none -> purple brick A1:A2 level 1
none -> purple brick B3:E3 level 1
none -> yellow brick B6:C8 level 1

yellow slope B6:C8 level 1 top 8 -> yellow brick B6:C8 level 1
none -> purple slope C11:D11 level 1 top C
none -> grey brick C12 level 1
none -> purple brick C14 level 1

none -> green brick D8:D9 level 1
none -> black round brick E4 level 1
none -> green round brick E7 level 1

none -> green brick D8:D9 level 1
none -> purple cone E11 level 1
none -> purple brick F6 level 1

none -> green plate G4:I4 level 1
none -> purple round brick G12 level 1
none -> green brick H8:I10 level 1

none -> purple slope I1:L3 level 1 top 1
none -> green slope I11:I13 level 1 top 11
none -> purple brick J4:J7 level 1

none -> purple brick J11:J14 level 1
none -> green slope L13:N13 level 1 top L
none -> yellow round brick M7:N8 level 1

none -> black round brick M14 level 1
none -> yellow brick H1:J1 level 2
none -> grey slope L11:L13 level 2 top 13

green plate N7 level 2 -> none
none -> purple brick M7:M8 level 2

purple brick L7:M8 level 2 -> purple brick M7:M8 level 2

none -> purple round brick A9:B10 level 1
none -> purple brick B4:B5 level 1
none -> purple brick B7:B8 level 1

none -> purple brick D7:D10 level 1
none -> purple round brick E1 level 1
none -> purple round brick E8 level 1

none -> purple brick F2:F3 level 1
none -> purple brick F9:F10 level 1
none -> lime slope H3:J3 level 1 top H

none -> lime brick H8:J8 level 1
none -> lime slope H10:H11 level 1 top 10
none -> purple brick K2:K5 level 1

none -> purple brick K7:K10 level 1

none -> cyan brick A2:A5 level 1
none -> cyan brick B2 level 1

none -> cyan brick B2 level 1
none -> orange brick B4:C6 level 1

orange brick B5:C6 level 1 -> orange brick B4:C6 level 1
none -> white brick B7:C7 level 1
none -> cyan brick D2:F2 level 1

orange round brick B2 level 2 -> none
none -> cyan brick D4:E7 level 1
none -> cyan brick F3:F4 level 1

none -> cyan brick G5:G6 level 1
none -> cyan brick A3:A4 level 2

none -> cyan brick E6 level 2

^^^^^^^^

### EXERCISE BRIEF
Every single entry is to be retyped exactly.

### TASK SOLUTION
none -> purple brick A1:A2 level 1
none -> purple brick B3:E3 level 1
none -> yellow brick B6:C8 level 1

yellow slope B6:C8 level 1 top 8 -> yellow brick B6:C8 level 1
none -> purple slope C11:D11 level 1 top C
none -> grey brick C12 level 1
none -> purple brick C14 level 1

none -> green brick D8:D9 level 1
none -> black round brick E4 level 1
none -> green round brick E7 level 1

none -> green brick D8:D9 level 1
none -> purple cone E11 level 1
none -> purple brick F6 level 1

none -> green plate G4:I4 level 1
none -> purple round brick G12 level 1
none -> green brick H8:I10 level 1

none -> purple slope I1:L3 level 1 top 1
none -> green slope I11:I13 level 1 top 11
none -> purple brick J4:J7 level 1

none -> purple brick J11:J14 level 1
none -> green slope L13:N13 level 1 top L
none -> yellow round brick M7:N8 level 1

none -> black round brick M14 level 1
none -> yellow brick H1:J1 level 2
none -> grey slope L11:L13 level 2 top 13

green plate N7 level 2 -> none
none -> purple brick M7:M8 level 2

purple brick L7:M8 level 2 -> purple brick M7:M8 level 2

none -> purple round brick A9:B10 level 1
none -> purple brick B4:B5 level 1
none -> purple brick B7:B8 level 1

none -> purple brick D7:D10 level 1
none -> purple round brick E1 level 1
none -> purple round brick E8 level 1

none -> purple brick F2:F3 level 1
none -> purple brick F9:F10 level 1
none -> lime slope H3:J3 level 1 top H

none -> lime brick H8:J8 level 1
none -> lime slope H10:H11 level 1 top 10
none -> purple brick K2:K5 level 1

none -> purple brick K7:K10 level 1

none -> cyan brick A2:A5 level 1
none -> cyan brick B2 level 1

none -> cyan brick B2 level 1
none -> orange brick B4:C6 level 1

orange brick B5:C6 level 1 -> orange brick B4:C6 level 1
none -> white brick B7:C7 level 1
none -> cyan brick D2:F2 level 1

orange round brick B2 level 2 -> none
none -> cyan brick D4:E7 level 1
none -> cyan brick F3:F4 level 1

none -> cyan brick G5:G6 level 1
none -> cyan brick A3:A4 level 2

none -> cyan brick E6 level 2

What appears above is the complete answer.